(Difference listings)

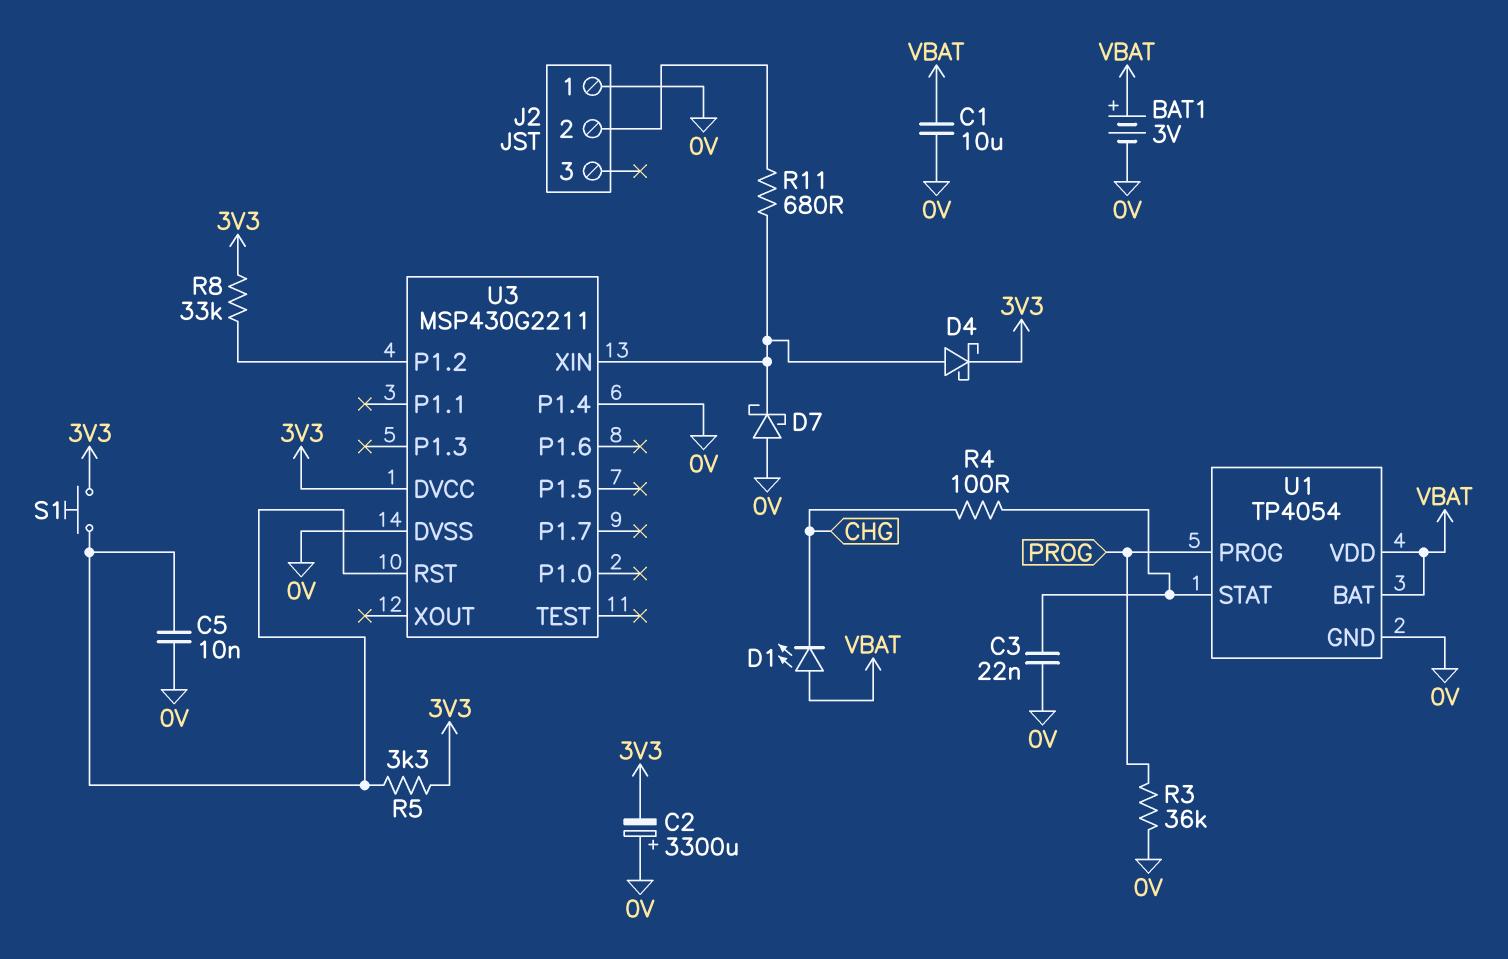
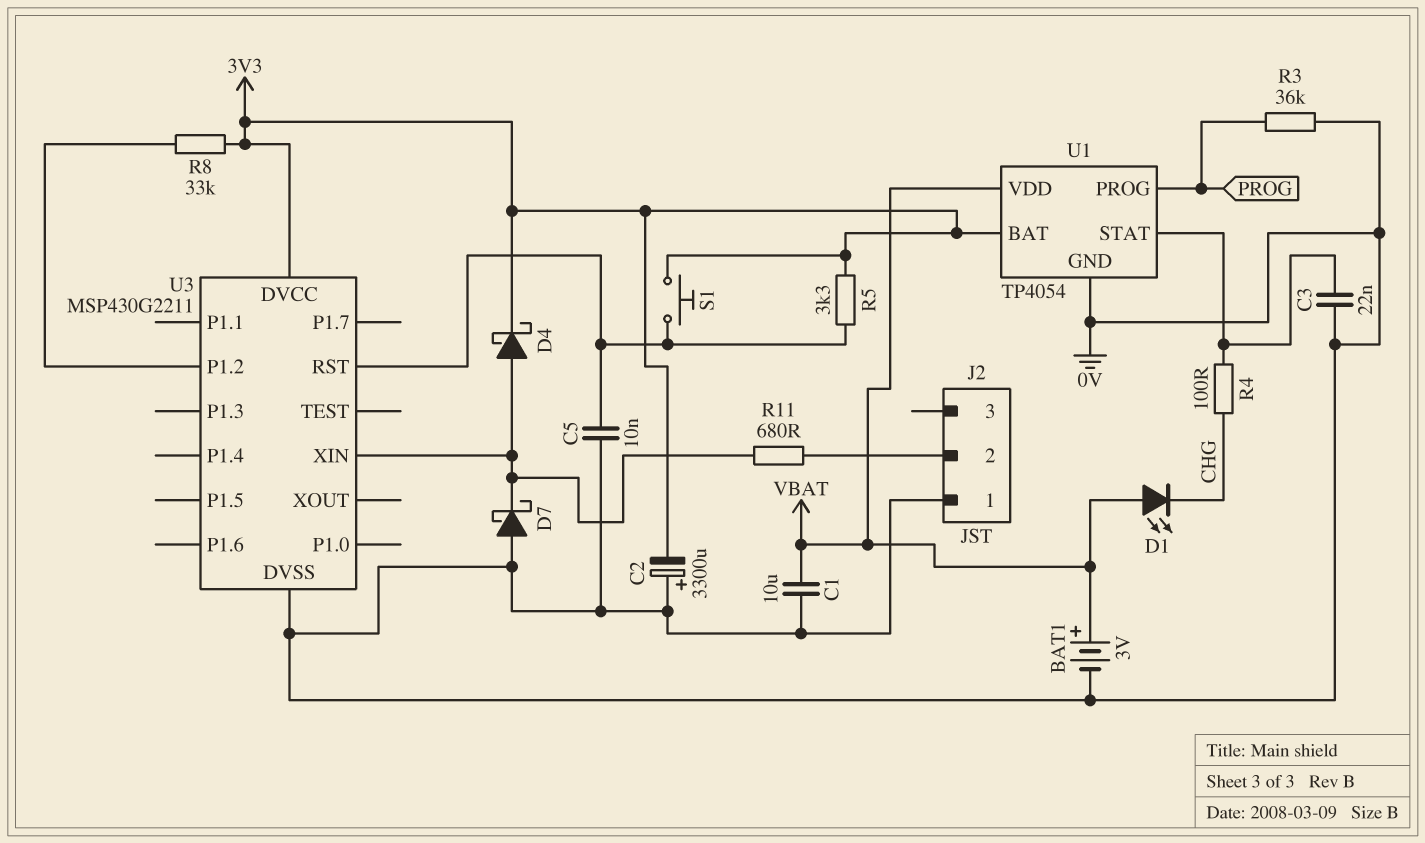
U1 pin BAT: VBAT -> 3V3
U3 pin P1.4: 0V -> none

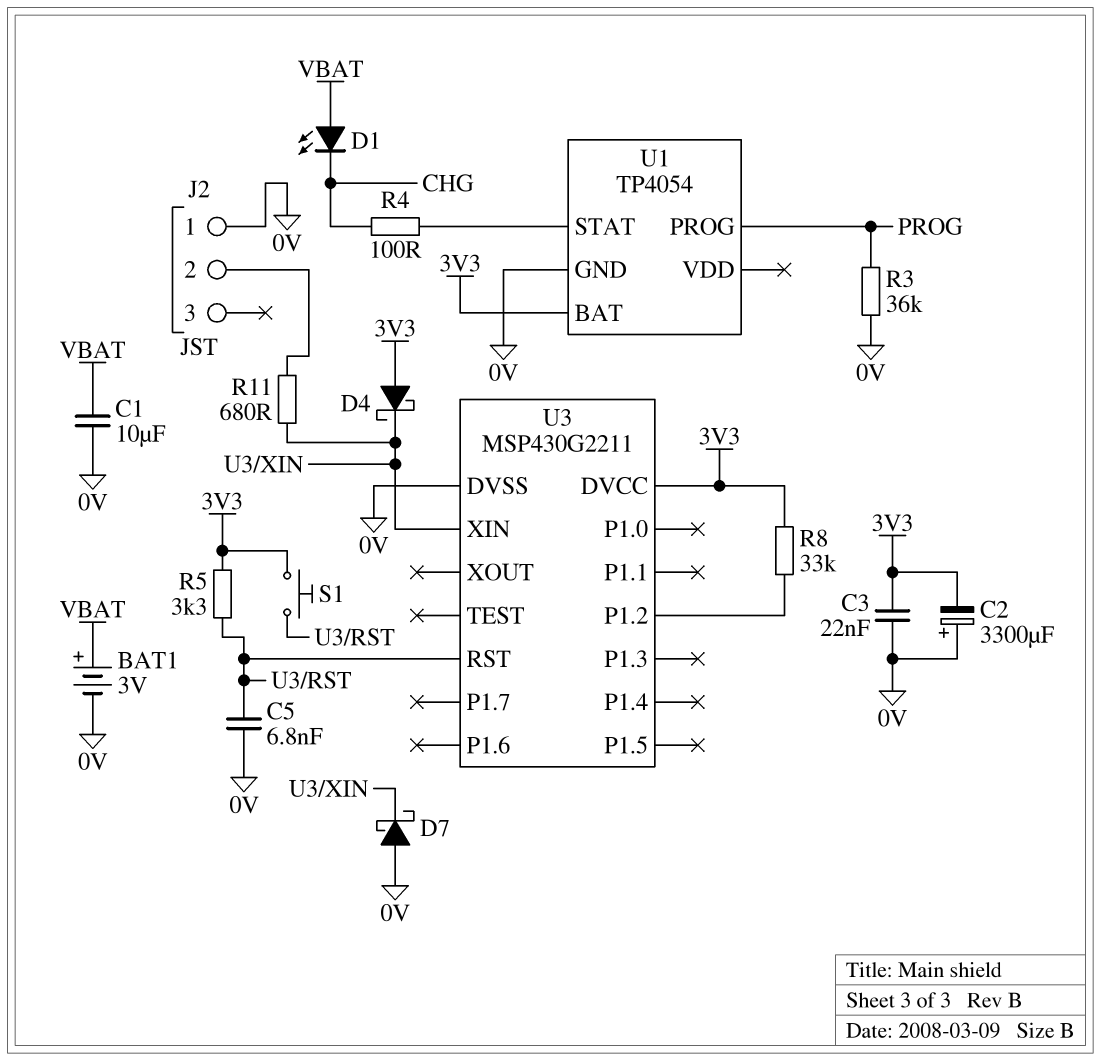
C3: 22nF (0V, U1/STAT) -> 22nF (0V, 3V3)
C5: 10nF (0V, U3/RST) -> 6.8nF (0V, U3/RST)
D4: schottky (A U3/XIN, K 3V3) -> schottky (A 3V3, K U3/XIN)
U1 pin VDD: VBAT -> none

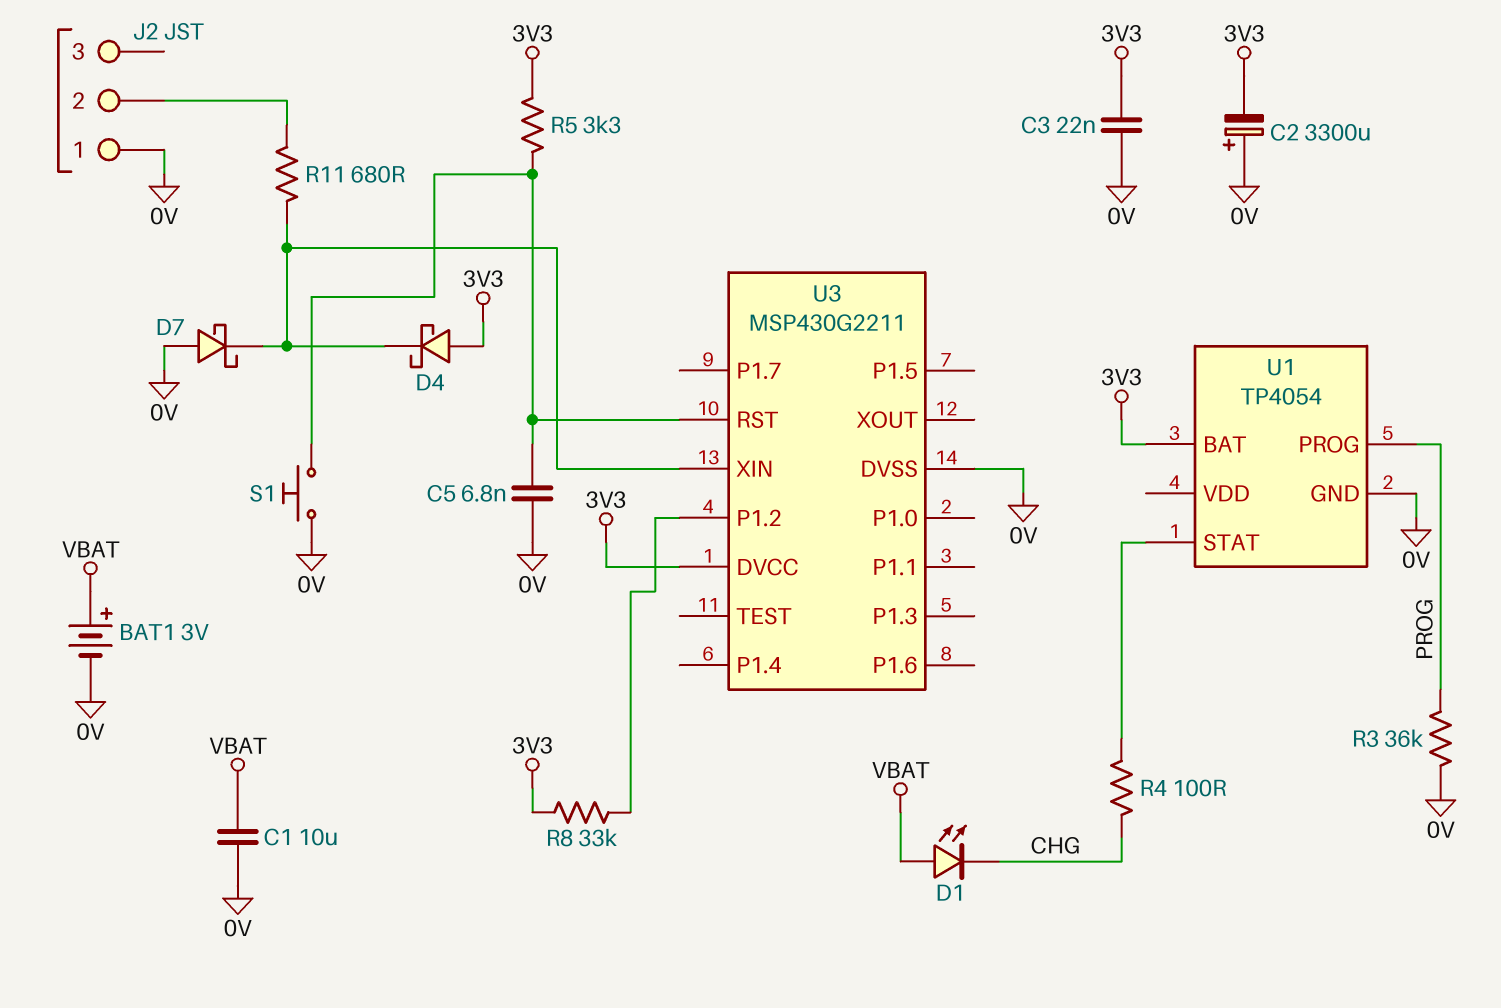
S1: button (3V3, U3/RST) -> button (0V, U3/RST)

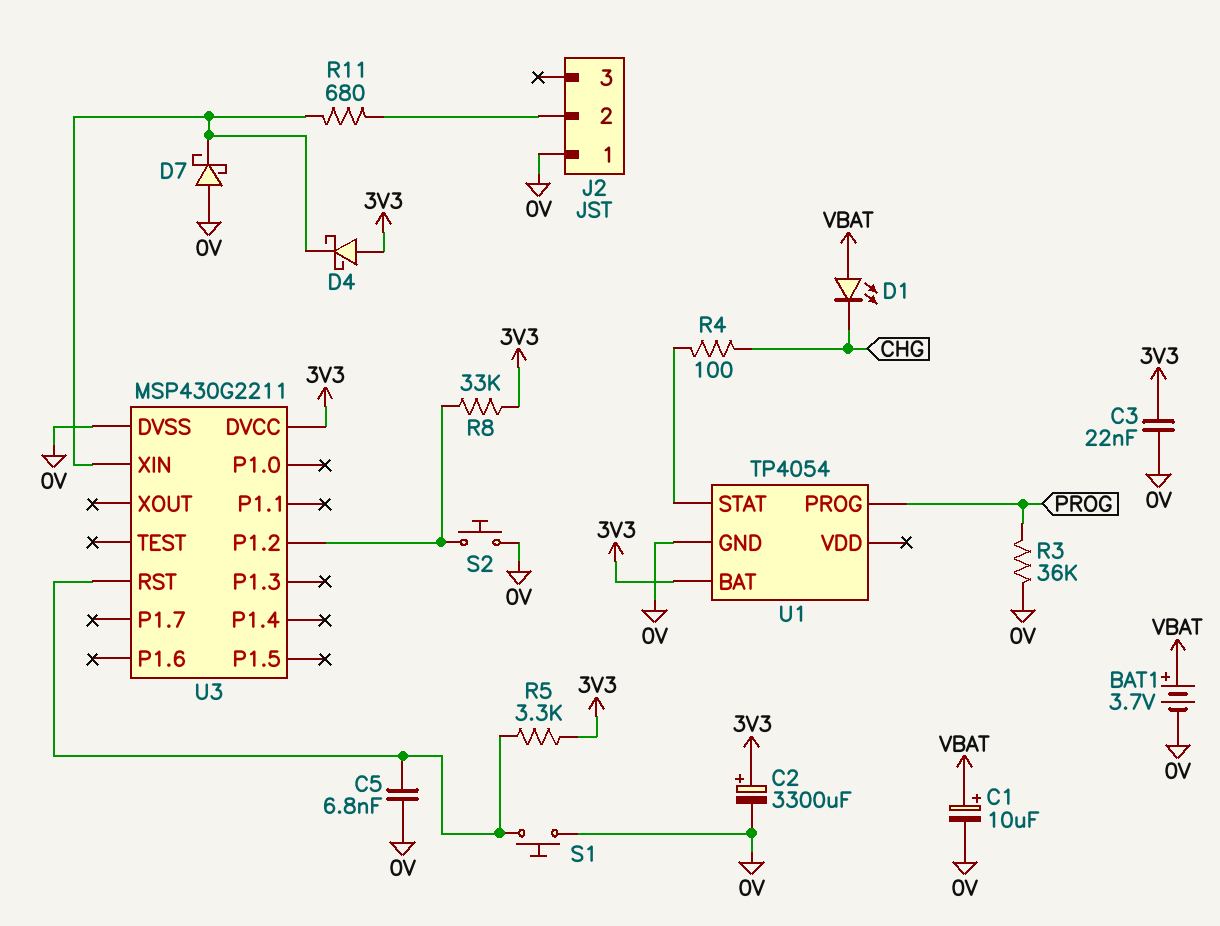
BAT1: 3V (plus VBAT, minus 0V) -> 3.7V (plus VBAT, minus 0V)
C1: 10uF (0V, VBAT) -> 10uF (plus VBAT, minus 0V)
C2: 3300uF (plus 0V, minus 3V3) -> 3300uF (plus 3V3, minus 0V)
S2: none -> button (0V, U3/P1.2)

* * *

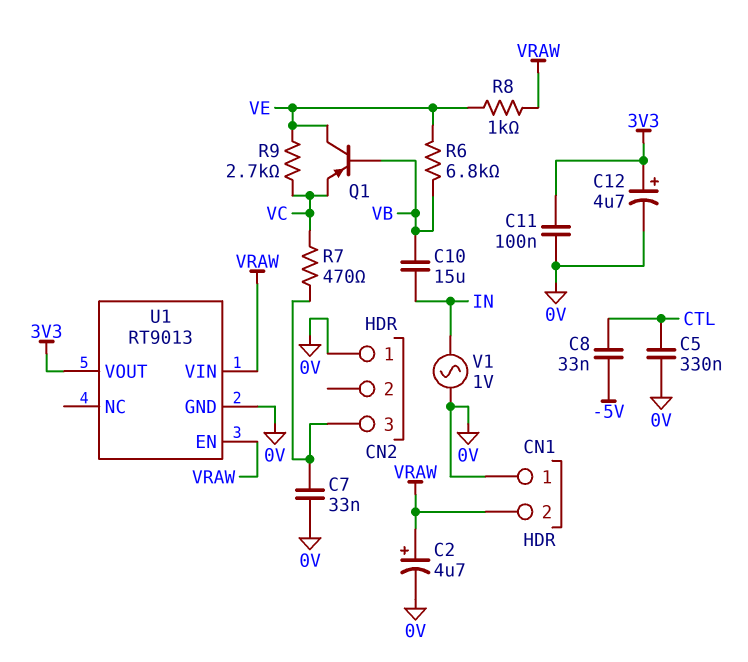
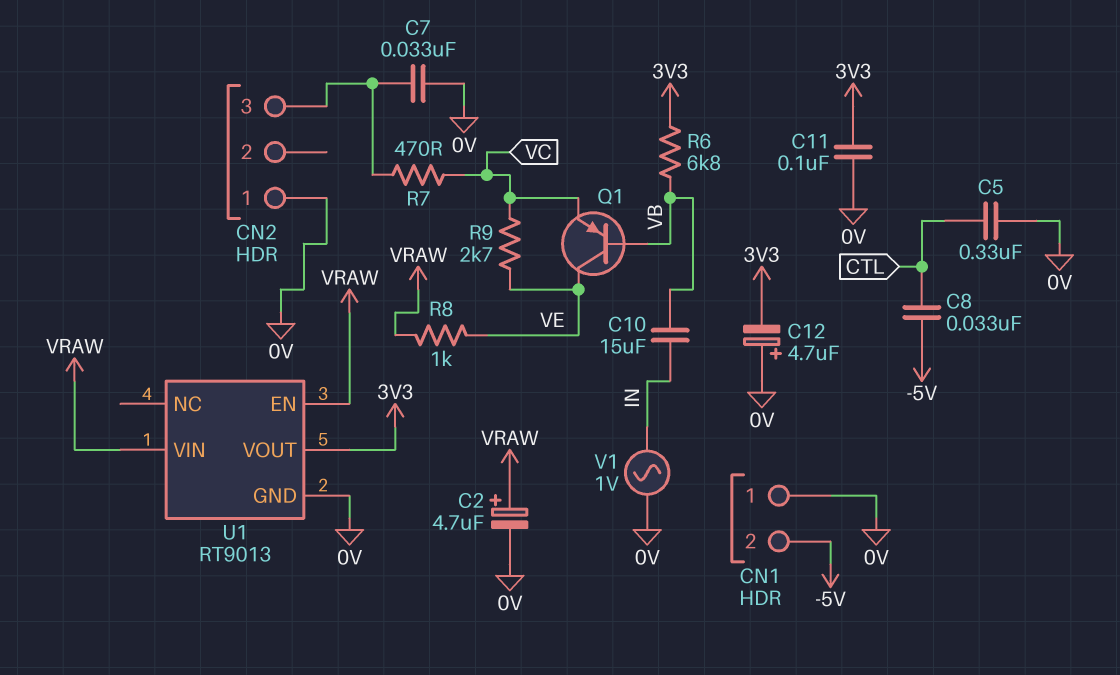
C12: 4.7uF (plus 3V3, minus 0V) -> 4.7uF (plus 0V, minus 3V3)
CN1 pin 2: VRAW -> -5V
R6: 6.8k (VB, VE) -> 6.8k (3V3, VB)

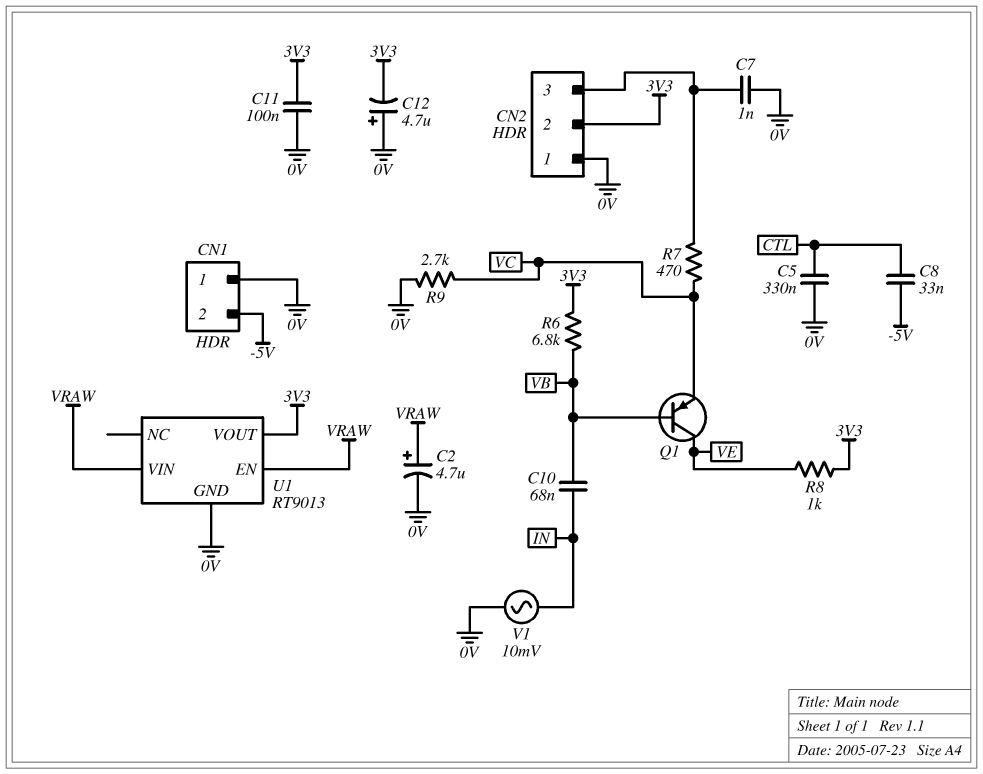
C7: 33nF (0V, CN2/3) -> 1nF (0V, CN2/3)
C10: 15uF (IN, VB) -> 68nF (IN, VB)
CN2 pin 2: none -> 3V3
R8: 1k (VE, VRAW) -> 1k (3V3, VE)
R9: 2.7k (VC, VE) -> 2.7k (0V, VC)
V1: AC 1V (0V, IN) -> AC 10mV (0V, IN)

> _PROMPT_:
Without the pictures, give again exactly the lines above starting at the line containing "U1 pin BAT: VBAT -> 3V3" and ending at the line containing "S2: none -> button (0V, U3/P1.2)".

> _ANSWER BOX_:
U1 pin BAT: VBAT -> 3V3
U3 pin P1.4: 0V -> none

C3: 22nF (0V, U1/STAT) -> 22nF (0V, 3V3)
C5: 10nF (0V, U3/RST) -> 6.8nF (0V, U3/RST)
D4: schottky (A U3/XIN, K 3V3) -> schottky (A 3V3, K U3/XIN)
U1 pin VDD: VBAT -> none

S1: button (3V3, U3/RST) -> button (0V, U3/RST)

BAT1: 3V (plus VBAT, minus 0V) -> 3.7V (plus VBAT, minus 0V)
C1: 10uF (0V, VBAT) -> 10uF (plus VBAT, minus 0V)
C2: 3300uF (plus 0V, minus 3V3) -> 3300uF (plus 3V3, minus 0V)
S2: none -> button (0V, U3/P1.2)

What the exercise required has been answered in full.